● **What you should do**: The pictures in the data below are to be omitted; all else must be duplicated exactly.
<<<<
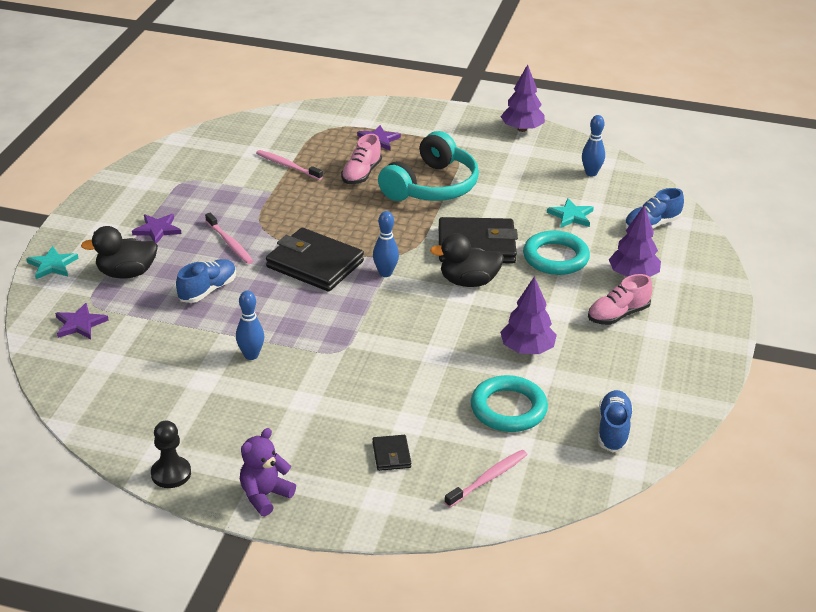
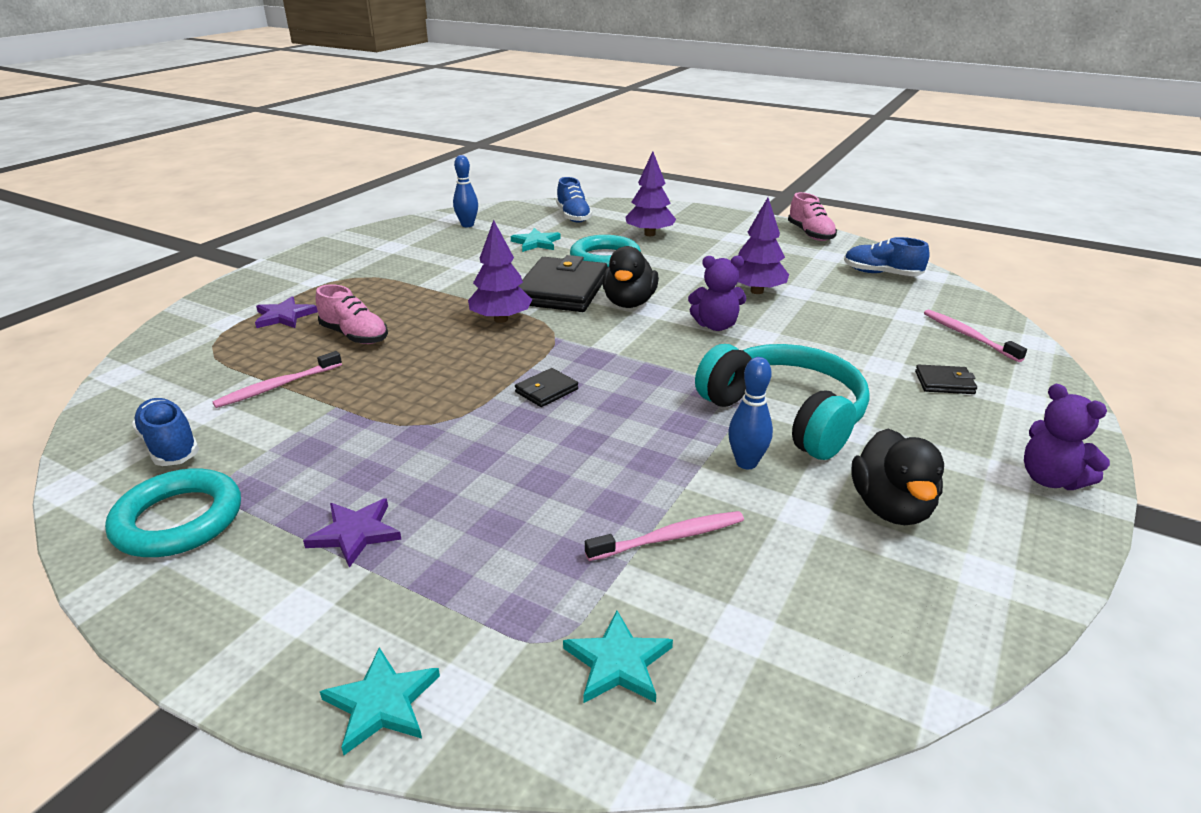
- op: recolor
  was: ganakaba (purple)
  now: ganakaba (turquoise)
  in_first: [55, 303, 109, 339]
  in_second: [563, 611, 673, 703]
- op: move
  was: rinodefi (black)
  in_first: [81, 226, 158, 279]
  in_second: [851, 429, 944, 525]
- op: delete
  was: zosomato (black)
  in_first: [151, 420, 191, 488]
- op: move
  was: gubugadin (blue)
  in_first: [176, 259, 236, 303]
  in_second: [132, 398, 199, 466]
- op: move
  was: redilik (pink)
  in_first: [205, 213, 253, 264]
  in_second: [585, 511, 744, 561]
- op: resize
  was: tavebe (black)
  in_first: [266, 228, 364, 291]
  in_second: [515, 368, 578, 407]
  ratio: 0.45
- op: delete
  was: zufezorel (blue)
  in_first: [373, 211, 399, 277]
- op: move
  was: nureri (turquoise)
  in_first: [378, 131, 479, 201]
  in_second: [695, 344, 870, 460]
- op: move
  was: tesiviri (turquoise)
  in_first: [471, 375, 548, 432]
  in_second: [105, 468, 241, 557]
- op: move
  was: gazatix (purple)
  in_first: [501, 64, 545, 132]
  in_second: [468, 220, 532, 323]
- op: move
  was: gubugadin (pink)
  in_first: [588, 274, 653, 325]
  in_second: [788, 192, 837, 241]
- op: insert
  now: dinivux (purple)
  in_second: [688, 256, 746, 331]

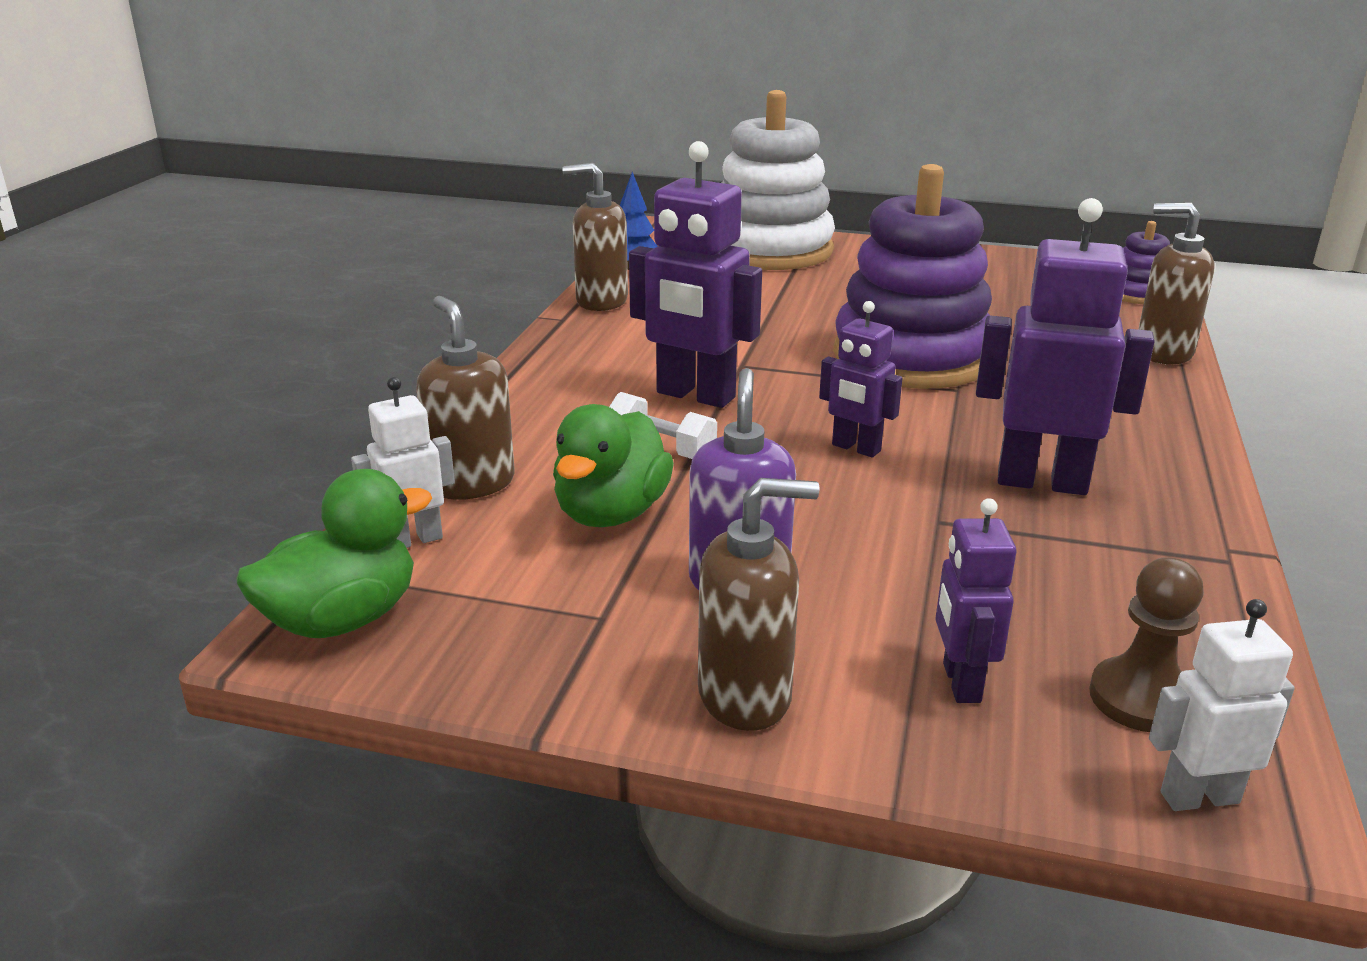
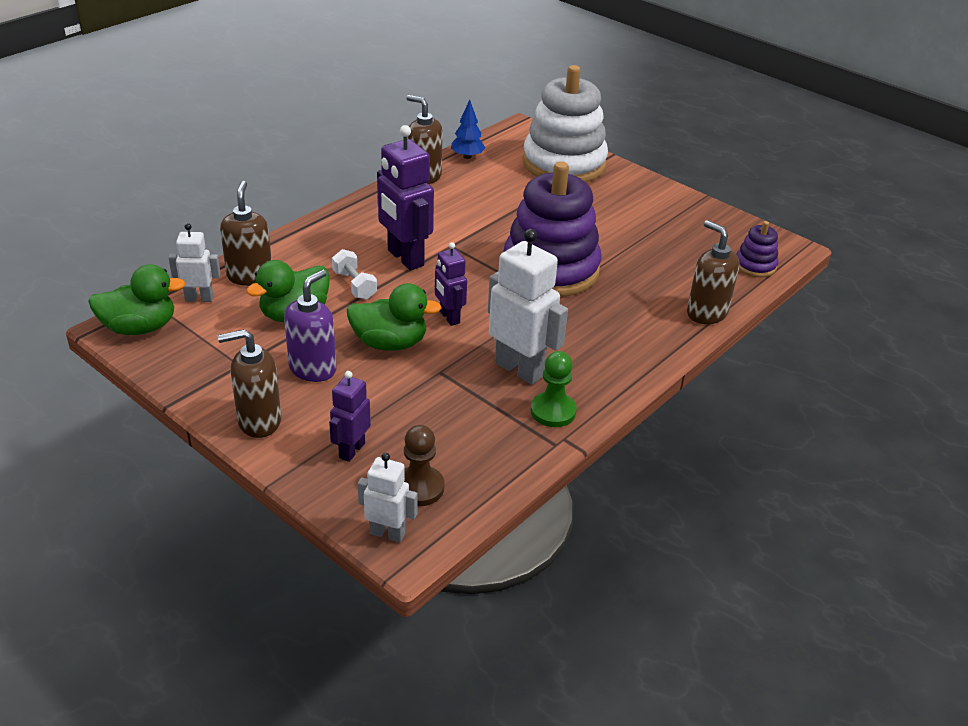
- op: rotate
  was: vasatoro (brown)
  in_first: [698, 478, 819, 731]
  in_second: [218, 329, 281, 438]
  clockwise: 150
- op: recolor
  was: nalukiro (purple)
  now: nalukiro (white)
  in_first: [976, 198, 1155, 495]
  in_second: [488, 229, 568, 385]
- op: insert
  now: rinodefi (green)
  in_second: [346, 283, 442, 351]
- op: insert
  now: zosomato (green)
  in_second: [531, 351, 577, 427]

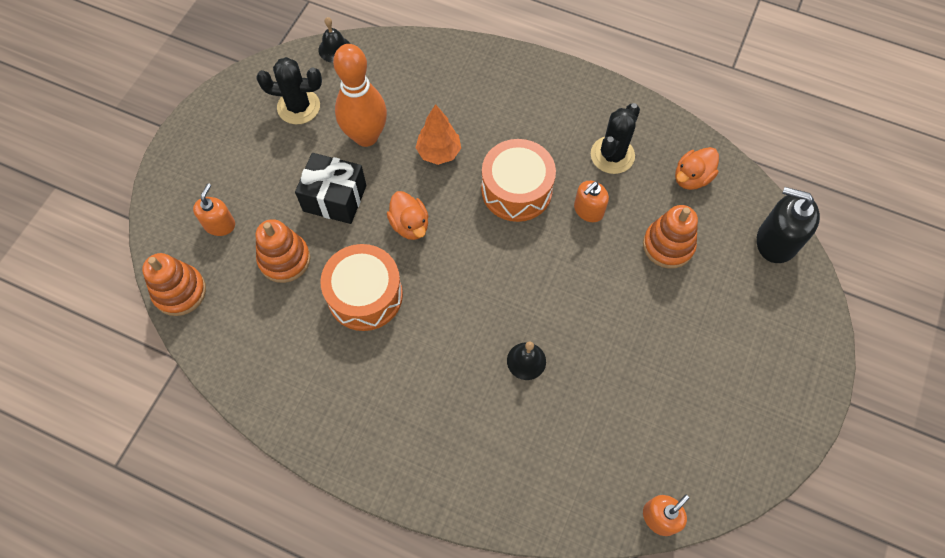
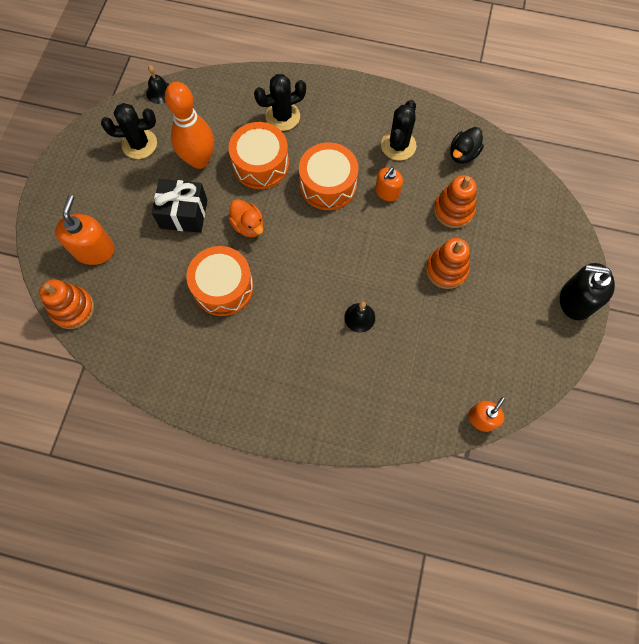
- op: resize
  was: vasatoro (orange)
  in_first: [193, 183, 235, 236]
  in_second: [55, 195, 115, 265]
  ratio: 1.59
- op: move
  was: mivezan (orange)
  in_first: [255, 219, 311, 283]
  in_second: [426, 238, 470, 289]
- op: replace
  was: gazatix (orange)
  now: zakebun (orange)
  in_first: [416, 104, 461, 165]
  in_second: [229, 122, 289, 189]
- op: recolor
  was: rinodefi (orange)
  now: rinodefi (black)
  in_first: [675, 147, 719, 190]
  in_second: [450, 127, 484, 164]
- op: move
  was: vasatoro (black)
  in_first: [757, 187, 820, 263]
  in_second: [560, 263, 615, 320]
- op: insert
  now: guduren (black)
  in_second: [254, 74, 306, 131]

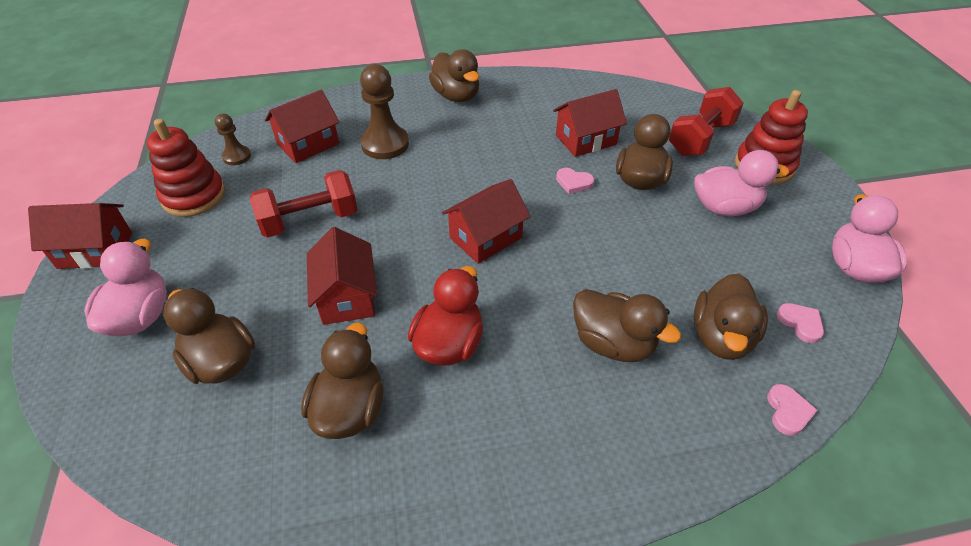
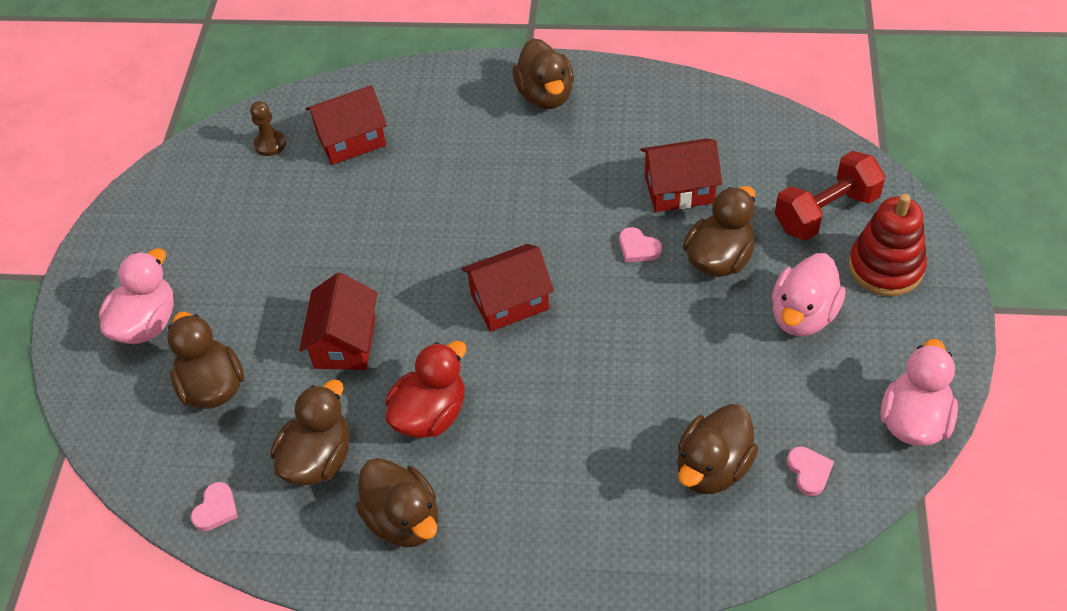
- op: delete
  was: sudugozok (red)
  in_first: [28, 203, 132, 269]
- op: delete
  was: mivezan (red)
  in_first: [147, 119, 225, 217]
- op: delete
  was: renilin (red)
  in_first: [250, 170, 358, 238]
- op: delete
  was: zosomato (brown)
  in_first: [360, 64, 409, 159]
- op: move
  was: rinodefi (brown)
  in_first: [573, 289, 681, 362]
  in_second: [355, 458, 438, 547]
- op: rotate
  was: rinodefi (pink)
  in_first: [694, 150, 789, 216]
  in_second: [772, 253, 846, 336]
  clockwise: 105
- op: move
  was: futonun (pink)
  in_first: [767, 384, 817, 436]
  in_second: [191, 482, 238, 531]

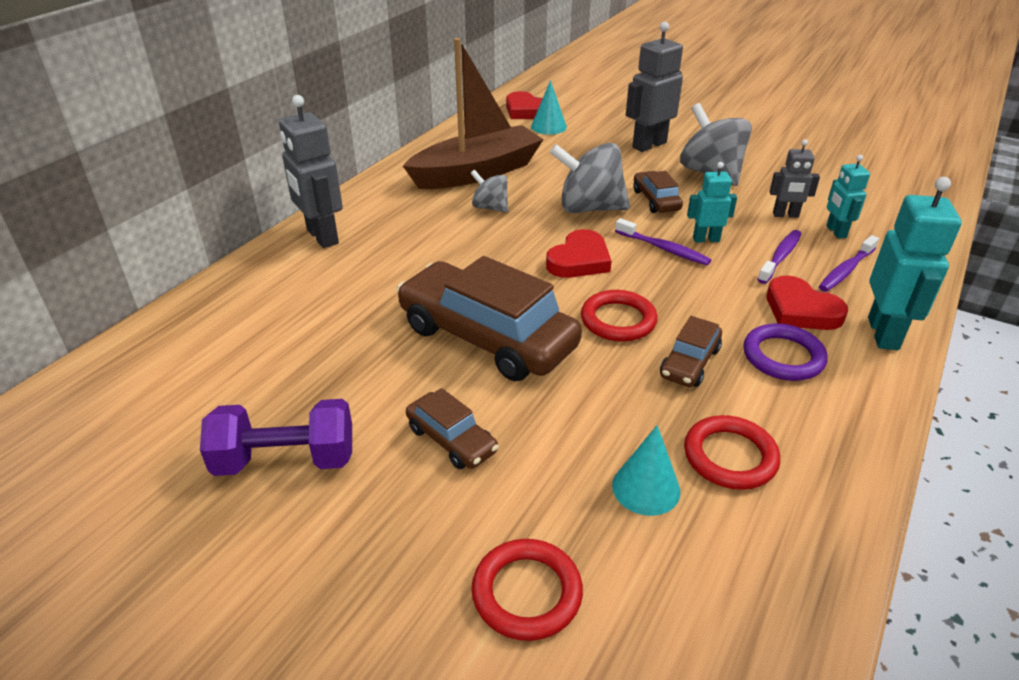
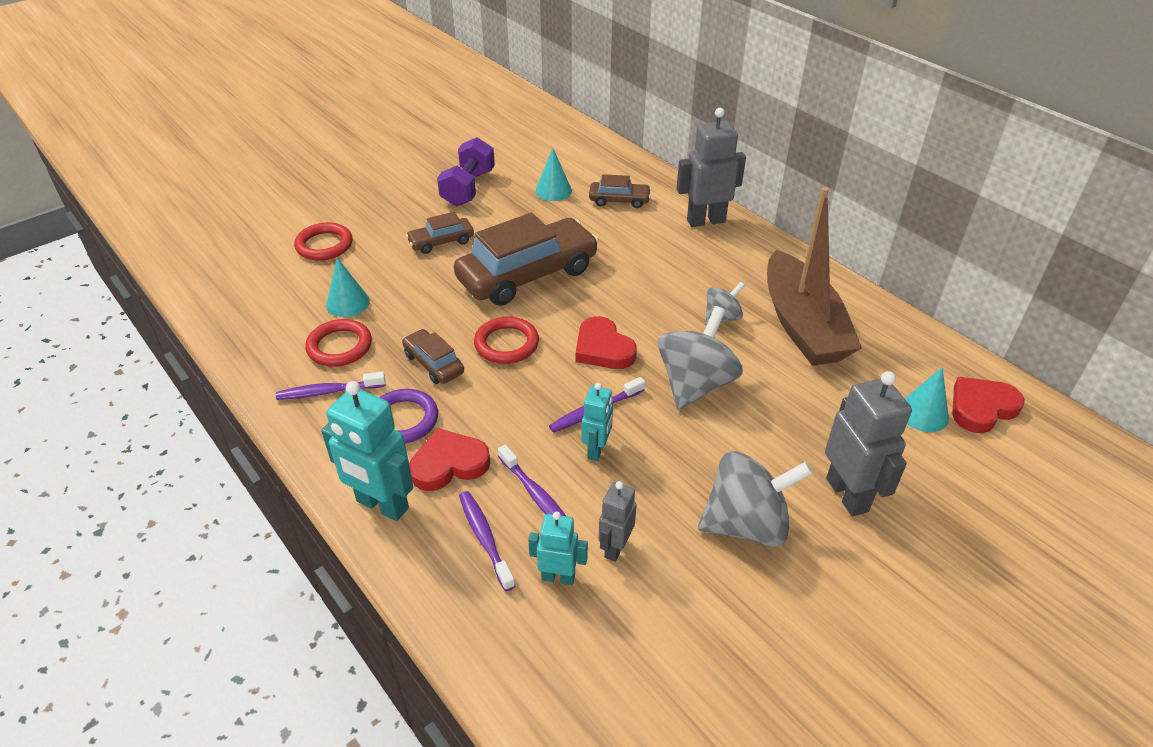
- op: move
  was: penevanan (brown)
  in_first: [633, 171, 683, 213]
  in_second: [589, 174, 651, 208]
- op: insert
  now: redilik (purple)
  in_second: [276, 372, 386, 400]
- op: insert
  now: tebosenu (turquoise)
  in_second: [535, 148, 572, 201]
>>>>
● **Solution to this exercise**:
- op: recolor
  was: ganakaba (purple)
  now: ganakaba (turquoise)
  in_first: [55, 303, 109, 339]
  in_second: [563, 611, 673, 703]
- op: move
  was: rinodefi (black)
  in_first: [81, 226, 158, 279]
  in_second: [851, 429, 944, 525]
- op: delete
  was: zosomato (black)
  in_first: [151, 420, 191, 488]
- op: move
  was: gubugadin (blue)
  in_first: [176, 259, 236, 303]
  in_second: [132, 398, 199, 466]
- op: move
  was: redilik (pink)
  in_first: [205, 213, 253, 264]
  in_second: [585, 511, 744, 561]
- op: resize
  was: tavebe (black)
  in_first: [266, 228, 364, 291]
  in_second: [515, 368, 578, 407]
  ratio: 0.45
- op: delete
  was: zufezorel (blue)
  in_first: [373, 211, 399, 277]
- op: move
  was: nureri (turquoise)
  in_first: [378, 131, 479, 201]
  in_second: [695, 344, 870, 460]
- op: move
  was: tesiviri (turquoise)
  in_first: [471, 375, 548, 432]
  in_second: [105, 468, 241, 557]
- op: move
  was: gazatix (purple)
  in_first: [501, 64, 545, 132]
  in_second: [468, 220, 532, 323]
- op: move
  was: gubugadin (pink)
  in_first: [588, 274, 653, 325]
  in_second: [788, 192, 837, 241]
- op: insert
  now: dinivux (purple)
  in_second: [688, 256, 746, 331]

- op: rotate
  was: vasatoro (brown)
  in_first: [698, 478, 819, 731]
  in_second: [218, 329, 281, 438]
  clockwise: 150
- op: recolor
  was: nalukiro (purple)
  now: nalukiro (white)
  in_first: [976, 198, 1155, 495]
  in_second: [488, 229, 568, 385]
- op: insert
  now: rinodefi (green)
  in_second: [346, 283, 442, 351]
- op: insert
  now: zosomato (green)
  in_second: [531, 351, 577, 427]

- op: resize
  was: vasatoro (orange)
  in_first: [193, 183, 235, 236]
  in_second: [55, 195, 115, 265]
  ratio: 1.59
- op: move
  was: mivezan (orange)
  in_first: [255, 219, 311, 283]
  in_second: [426, 238, 470, 289]
- op: replace
  was: gazatix (orange)
  now: zakebun (orange)
  in_first: [416, 104, 461, 165]
  in_second: [229, 122, 289, 189]
- op: recolor
  was: rinodefi (orange)
  now: rinodefi (black)
  in_first: [675, 147, 719, 190]
  in_second: [450, 127, 484, 164]
- op: move
  was: vasatoro (black)
  in_first: [757, 187, 820, 263]
  in_second: [560, 263, 615, 320]
- op: insert
  now: guduren (black)
  in_second: [254, 74, 306, 131]

- op: delete
  was: sudugozok (red)
  in_first: [28, 203, 132, 269]
- op: delete
  was: mivezan (red)
  in_first: [147, 119, 225, 217]
- op: delete
  was: renilin (red)
  in_first: [250, 170, 358, 238]
- op: delete
  was: zosomato (brown)
  in_first: [360, 64, 409, 159]
- op: move
  was: rinodefi (brown)
  in_first: [573, 289, 681, 362]
  in_second: [355, 458, 438, 547]
- op: rotate
  was: rinodefi (pink)
  in_first: [694, 150, 789, 216]
  in_second: [772, 253, 846, 336]
  clockwise: 105
- op: move
  was: futonun (pink)
  in_first: [767, 384, 817, 436]
  in_second: [191, 482, 238, 531]

- op: move
  was: penevanan (brown)
  in_first: [633, 171, 683, 213]
  in_second: [589, 174, 651, 208]
- op: insert
  now: redilik (purple)
  in_second: [276, 372, 386, 400]
- op: insert
  now: tebosenu (turquoise)
  in_second: [535, 148, 572, 201]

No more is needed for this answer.